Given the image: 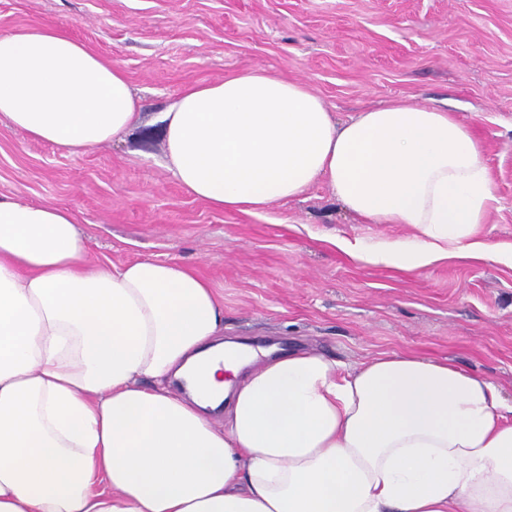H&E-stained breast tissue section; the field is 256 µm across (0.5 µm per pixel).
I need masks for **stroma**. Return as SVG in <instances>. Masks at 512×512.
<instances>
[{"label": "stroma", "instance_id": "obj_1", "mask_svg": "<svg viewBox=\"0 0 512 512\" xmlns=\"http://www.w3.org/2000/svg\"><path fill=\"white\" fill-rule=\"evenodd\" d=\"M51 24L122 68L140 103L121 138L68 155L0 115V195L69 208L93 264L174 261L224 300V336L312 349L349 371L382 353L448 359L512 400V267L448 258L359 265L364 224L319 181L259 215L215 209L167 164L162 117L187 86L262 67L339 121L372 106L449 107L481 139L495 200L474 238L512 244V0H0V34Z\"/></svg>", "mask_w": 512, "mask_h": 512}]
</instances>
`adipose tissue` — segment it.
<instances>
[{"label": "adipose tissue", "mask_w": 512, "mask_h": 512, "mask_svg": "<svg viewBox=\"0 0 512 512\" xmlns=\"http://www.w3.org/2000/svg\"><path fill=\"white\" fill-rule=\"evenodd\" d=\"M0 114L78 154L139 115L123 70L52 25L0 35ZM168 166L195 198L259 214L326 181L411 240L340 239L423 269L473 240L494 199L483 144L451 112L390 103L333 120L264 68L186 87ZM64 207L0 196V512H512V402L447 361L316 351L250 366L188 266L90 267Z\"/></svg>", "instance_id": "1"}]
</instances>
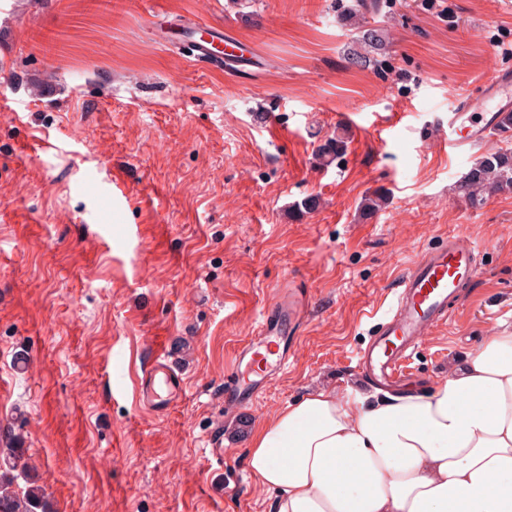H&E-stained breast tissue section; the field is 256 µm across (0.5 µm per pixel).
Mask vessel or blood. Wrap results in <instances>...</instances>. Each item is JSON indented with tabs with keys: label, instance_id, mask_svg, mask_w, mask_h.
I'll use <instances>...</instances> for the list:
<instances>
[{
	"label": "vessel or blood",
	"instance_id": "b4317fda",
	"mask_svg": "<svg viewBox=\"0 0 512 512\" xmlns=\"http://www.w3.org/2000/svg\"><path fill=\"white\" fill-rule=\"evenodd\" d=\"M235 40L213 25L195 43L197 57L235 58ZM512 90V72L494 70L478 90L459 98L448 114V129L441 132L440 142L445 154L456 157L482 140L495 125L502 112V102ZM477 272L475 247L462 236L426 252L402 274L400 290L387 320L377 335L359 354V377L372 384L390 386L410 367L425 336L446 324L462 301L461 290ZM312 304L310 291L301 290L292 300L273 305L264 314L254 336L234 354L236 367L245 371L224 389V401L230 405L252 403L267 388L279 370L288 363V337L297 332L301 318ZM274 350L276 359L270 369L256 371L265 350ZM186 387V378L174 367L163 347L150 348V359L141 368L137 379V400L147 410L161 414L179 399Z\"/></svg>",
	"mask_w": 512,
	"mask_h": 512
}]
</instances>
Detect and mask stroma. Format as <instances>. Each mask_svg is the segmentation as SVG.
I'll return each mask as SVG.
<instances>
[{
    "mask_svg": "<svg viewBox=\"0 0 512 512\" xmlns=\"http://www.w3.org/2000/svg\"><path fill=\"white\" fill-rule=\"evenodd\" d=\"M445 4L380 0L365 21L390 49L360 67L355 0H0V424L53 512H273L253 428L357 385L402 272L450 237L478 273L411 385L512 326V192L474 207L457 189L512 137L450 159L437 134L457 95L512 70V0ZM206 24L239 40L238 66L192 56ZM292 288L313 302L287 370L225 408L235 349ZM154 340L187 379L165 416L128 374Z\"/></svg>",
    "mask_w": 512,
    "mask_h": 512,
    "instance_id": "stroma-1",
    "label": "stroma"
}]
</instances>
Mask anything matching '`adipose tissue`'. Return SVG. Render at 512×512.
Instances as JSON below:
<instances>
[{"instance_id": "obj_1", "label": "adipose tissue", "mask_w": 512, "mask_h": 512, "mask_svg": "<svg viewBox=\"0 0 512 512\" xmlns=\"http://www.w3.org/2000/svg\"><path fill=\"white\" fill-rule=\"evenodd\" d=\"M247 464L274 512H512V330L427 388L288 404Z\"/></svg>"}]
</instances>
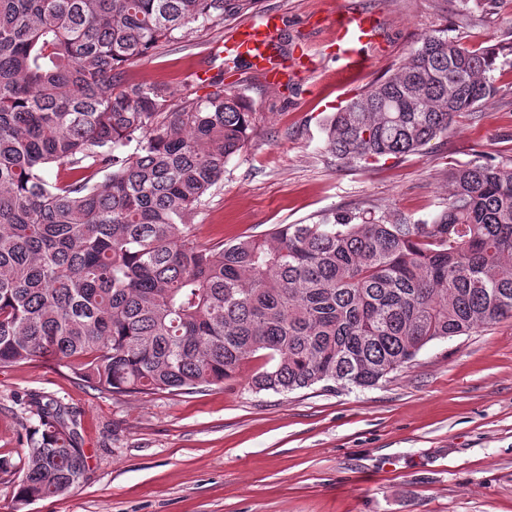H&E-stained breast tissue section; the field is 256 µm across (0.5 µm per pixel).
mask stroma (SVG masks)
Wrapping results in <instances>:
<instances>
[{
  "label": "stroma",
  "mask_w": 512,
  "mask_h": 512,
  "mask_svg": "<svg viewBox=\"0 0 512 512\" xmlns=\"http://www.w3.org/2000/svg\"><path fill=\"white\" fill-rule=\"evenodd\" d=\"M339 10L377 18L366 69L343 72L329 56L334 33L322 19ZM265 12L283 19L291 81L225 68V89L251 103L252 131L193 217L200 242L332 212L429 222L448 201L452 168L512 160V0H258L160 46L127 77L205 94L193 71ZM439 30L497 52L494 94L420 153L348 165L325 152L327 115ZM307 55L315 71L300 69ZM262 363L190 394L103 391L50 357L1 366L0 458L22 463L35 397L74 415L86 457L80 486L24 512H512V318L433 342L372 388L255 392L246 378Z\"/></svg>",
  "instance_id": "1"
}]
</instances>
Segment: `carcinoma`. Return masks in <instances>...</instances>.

━━━━━━━━━━━━━━━━━━━━━━━━━━━━━━

● **Set exercise**:
Omit the pictures and retype exactly the lines from the one with "Detect and mask" through the final line, both ends included.

● **Answer to the problem**:
Detect and mask stroma. Format as <instances>. Each mask_svg is the segmentation as SVG.
I'll return each mask as SVG.
<instances>
[{
    "mask_svg": "<svg viewBox=\"0 0 512 512\" xmlns=\"http://www.w3.org/2000/svg\"><path fill=\"white\" fill-rule=\"evenodd\" d=\"M445 4L380 0L365 21L390 49L360 67L355 0H0V424L53 512H273L253 428L357 385L402 272L450 237L478 273L411 385L512 326V192L474 207L457 189L512 137L450 159L437 134L457 95L512 70V0ZM206 24L239 40L238 66L192 56ZM292 288L313 302L287 370L225 408L235 349ZM154 340L187 379L165 416L128 374Z\"/></svg>",
    "mask_w": 512,
    "mask_h": 512,
    "instance_id": "stroma-1",
    "label": "stroma"
}]
</instances>
Mask anything matching '`adipose tissue`'. Return SVG. Render at 512×512.
Instances as JSON below:
<instances>
[{"instance_id": "obj_1", "label": "adipose tissue", "mask_w": 512, "mask_h": 512, "mask_svg": "<svg viewBox=\"0 0 512 512\" xmlns=\"http://www.w3.org/2000/svg\"><path fill=\"white\" fill-rule=\"evenodd\" d=\"M247 464L274 512H512V330L427 388L288 404Z\"/></svg>"}]
</instances>
H&E-stained breast tissue section; the field is 256 µm across (0.5 µm per pixel).
mask stroma (SVG masks)
Wrapping results in <instances>:
<instances>
[{
  "label": "stroma",
  "mask_w": 512,
  "mask_h": 512,
  "mask_svg": "<svg viewBox=\"0 0 512 512\" xmlns=\"http://www.w3.org/2000/svg\"><path fill=\"white\" fill-rule=\"evenodd\" d=\"M339 10L377 18L366 69L343 72L329 56L334 33L322 19ZM265 12L283 19L291 81L225 68V89L251 103L252 131L193 217L200 242L332 212L429 222L448 201L452 168L512 160V0H258L160 46L127 77L205 94L193 71ZM439 30L497 52L494 94L420 153L348 165L325 152L327 115ZM307 55L315 71L300 69ZM262 363L190 394L103 391L50 357L1 366L0 458L22 463L35 397L74 415L86 457L80 486L24 512H512V318L433 342L372 388L255 392L246 378Z\"/></svg>",
  "instance_id": "1"
}]
</instances>
Segment: `carcinoma`. Return masks in <instances>...</instances>.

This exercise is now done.